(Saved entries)
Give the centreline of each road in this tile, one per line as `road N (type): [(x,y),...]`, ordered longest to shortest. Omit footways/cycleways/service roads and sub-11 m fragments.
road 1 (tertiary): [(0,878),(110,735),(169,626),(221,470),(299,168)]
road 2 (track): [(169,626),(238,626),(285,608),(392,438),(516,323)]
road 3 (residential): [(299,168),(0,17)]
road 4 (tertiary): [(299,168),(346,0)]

What you need to do: Each entry above needs to be retyped exactly as it appears.

Answer to the problem:
Give the centreline of each road in this tile, one per line as `road N (type): [(x,y),...]`, ordered longest to shortest. Omit footways/cycleways/service roads and sub-11 m fragments.
road 1 (tertiary): [(0,878),(110,735),(169,626),(221,470),(299,168)]
road 2 (track): [(169,626),(238,626),(285,608),(392,438),(516,323)]
road 3 (residential): [(299,168),(0,17)]
road 4 (tertiary): [(299,168),(346,0)]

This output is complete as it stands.